=== Section Start ===

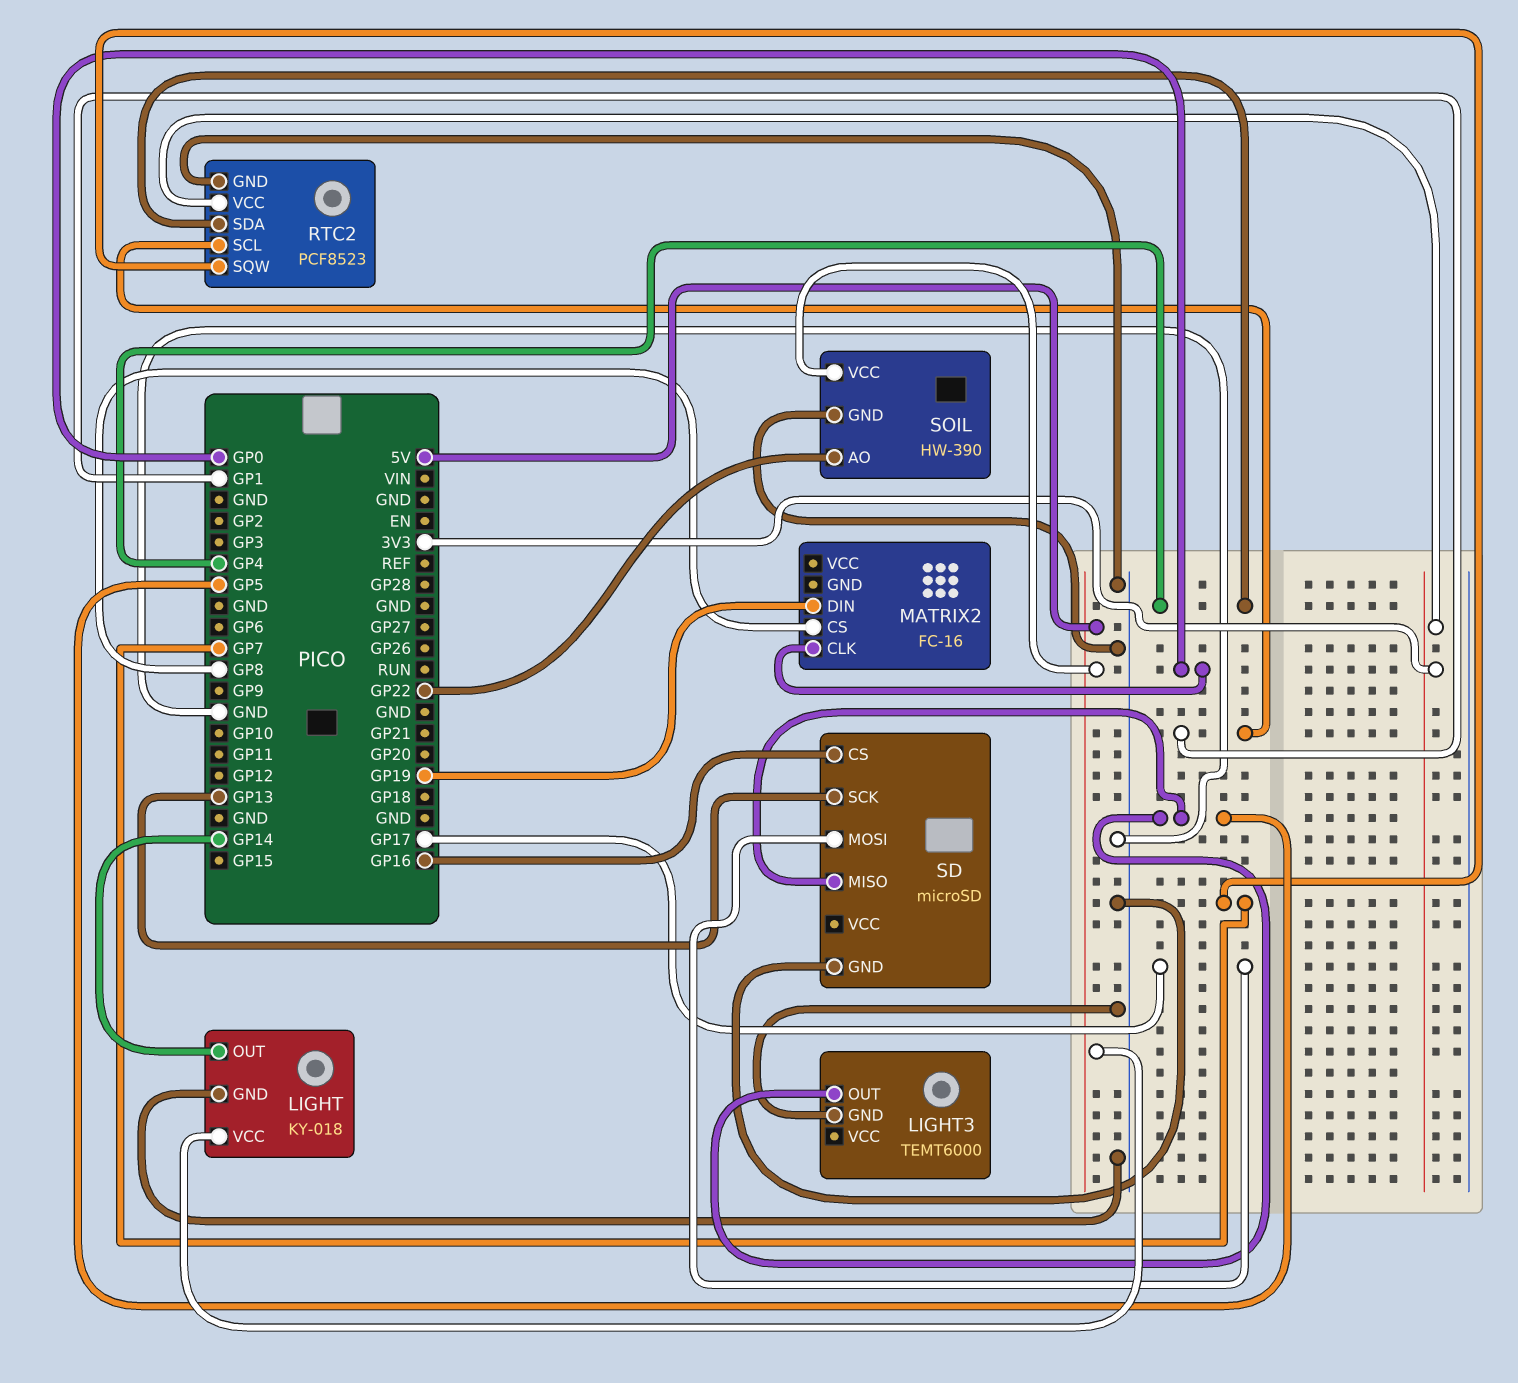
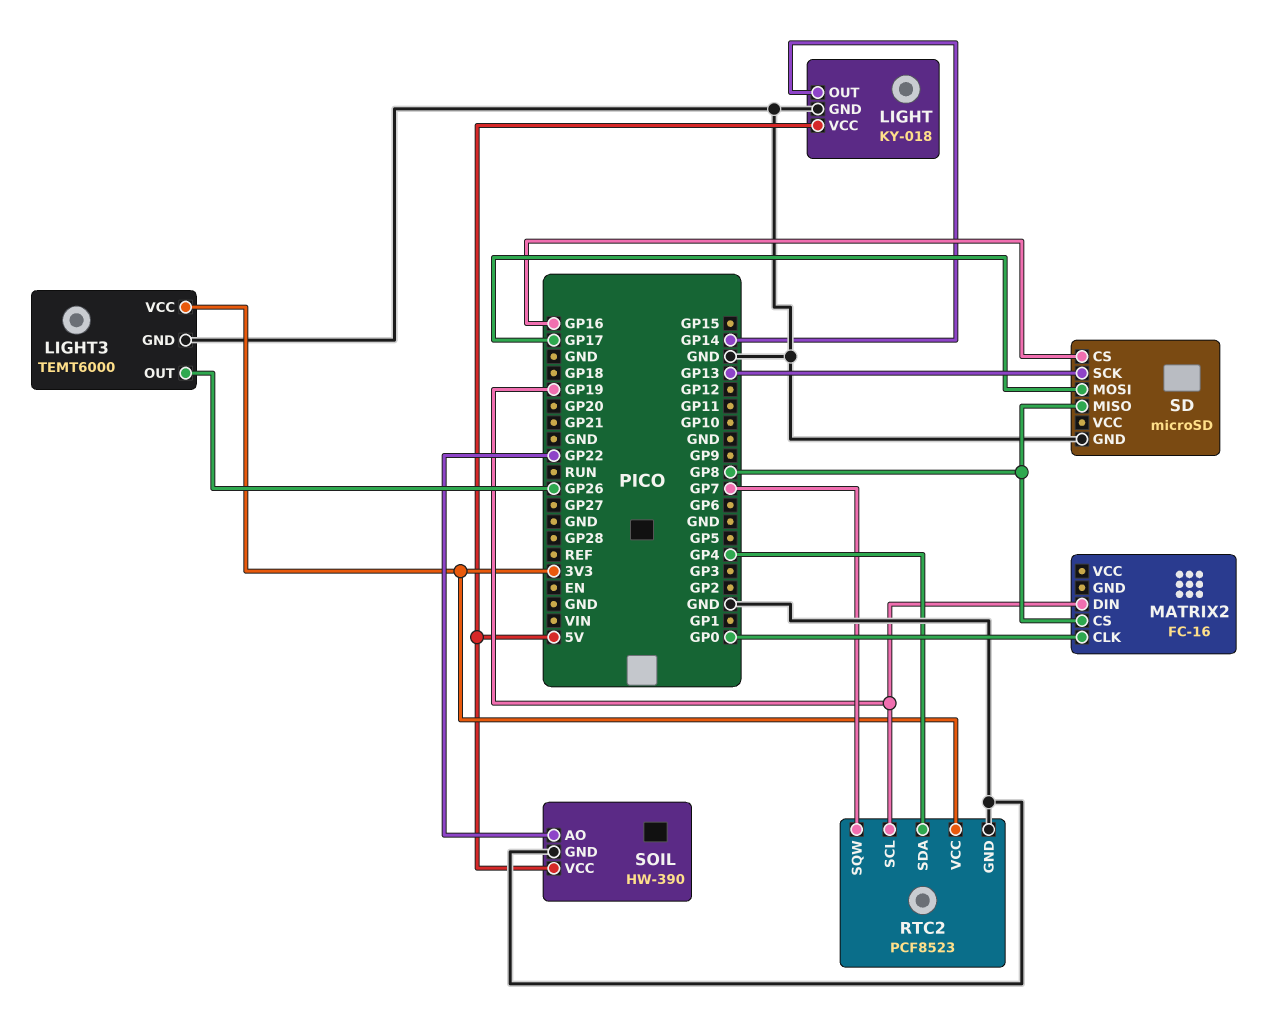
LIGHT3 pin OUT: GP5 -> GP26
LIGHT3 pin VCC: none -> 3V3
RTC2 pin SCL: GP1 -> GP19
SD pin MISO: GP5 -> GP8

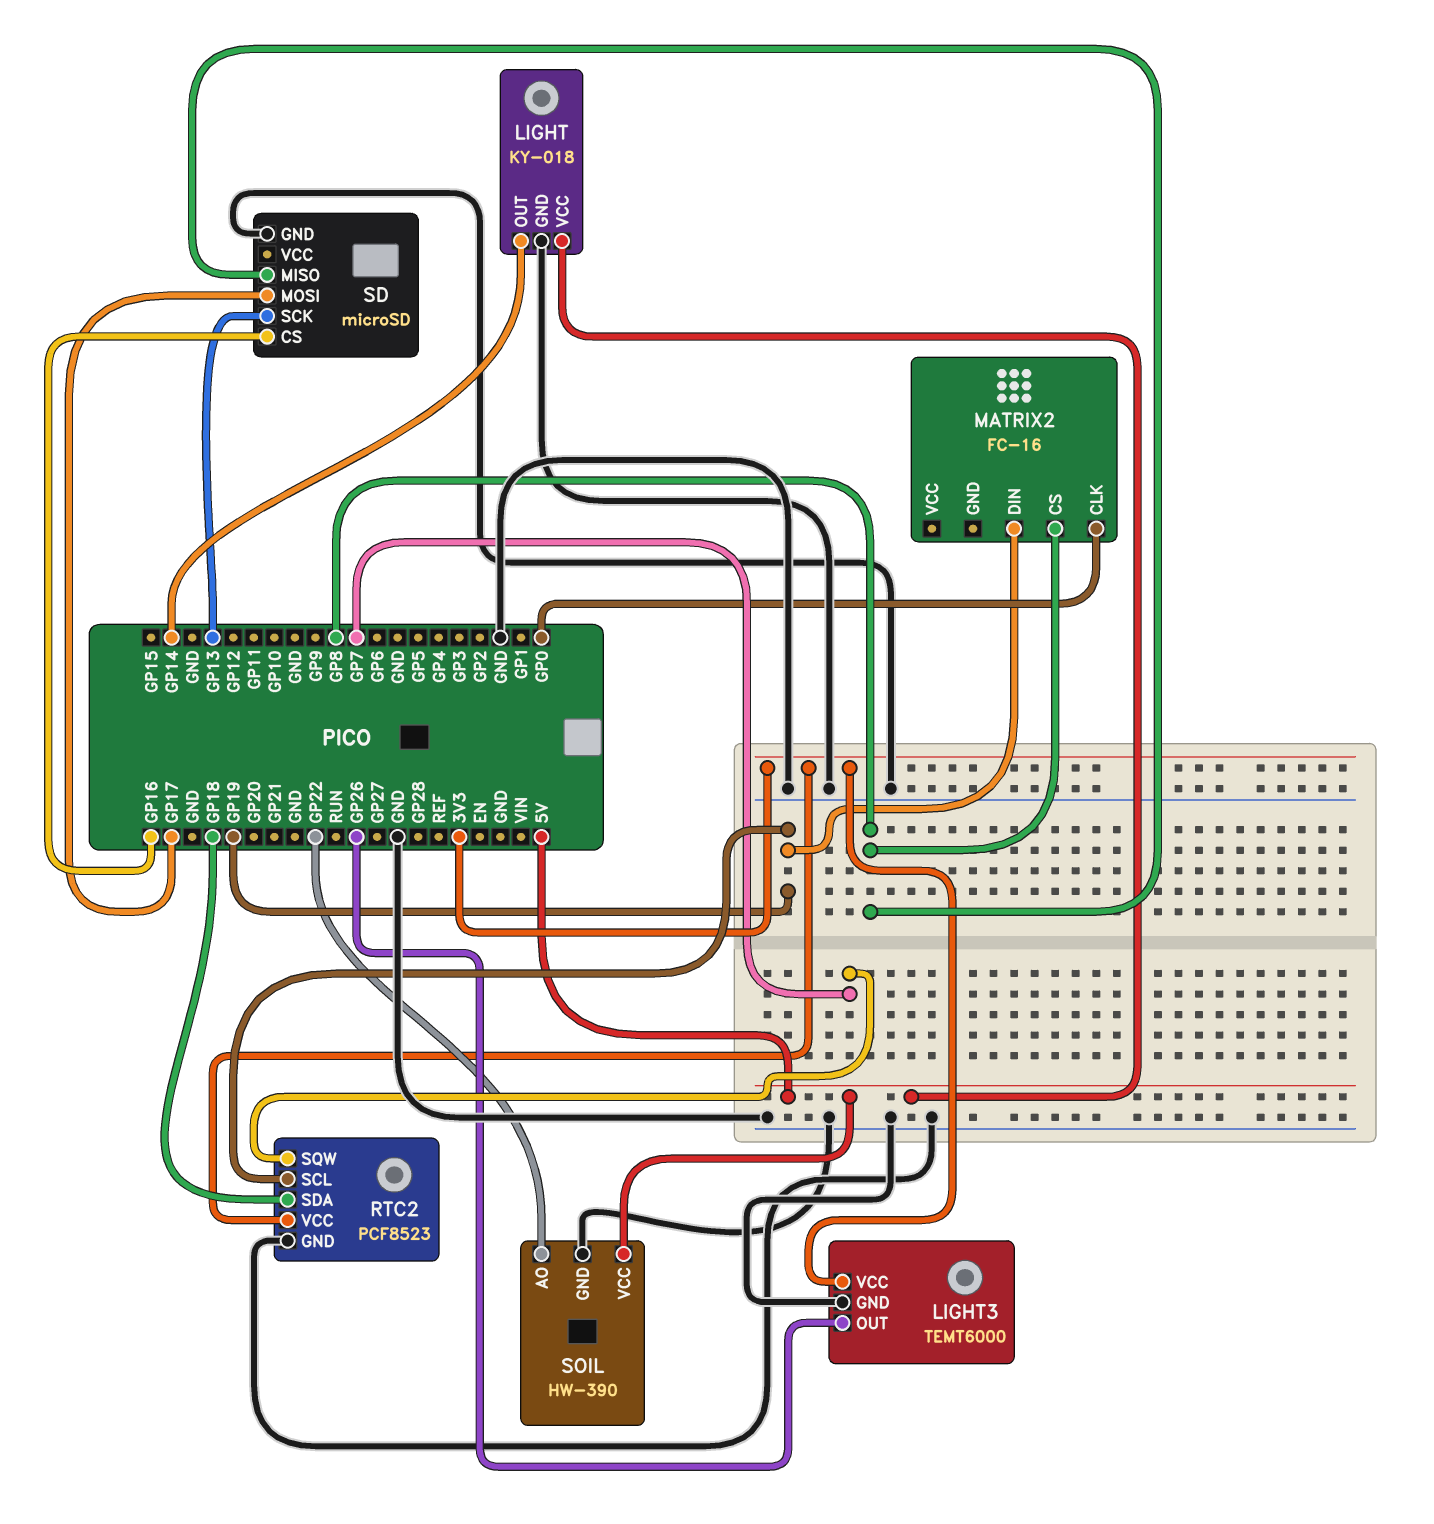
RTC2 pin SDA: GP4 -> GP18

=== Section End ===

WHAT IS REQUIRED ->
Exact copy, no pictures: reproduce the whole listing above.

TASK ANSWER ->
LIGHT3 pin OUT: GP5 -> GP26
LIGHT3 pin VCC: none -> 3V3
RTC2 pin SCL: GP1 -> GP19
SD pin MISO: GP5 -> GP8

RTC2 pin SDA: GP4 -> GP18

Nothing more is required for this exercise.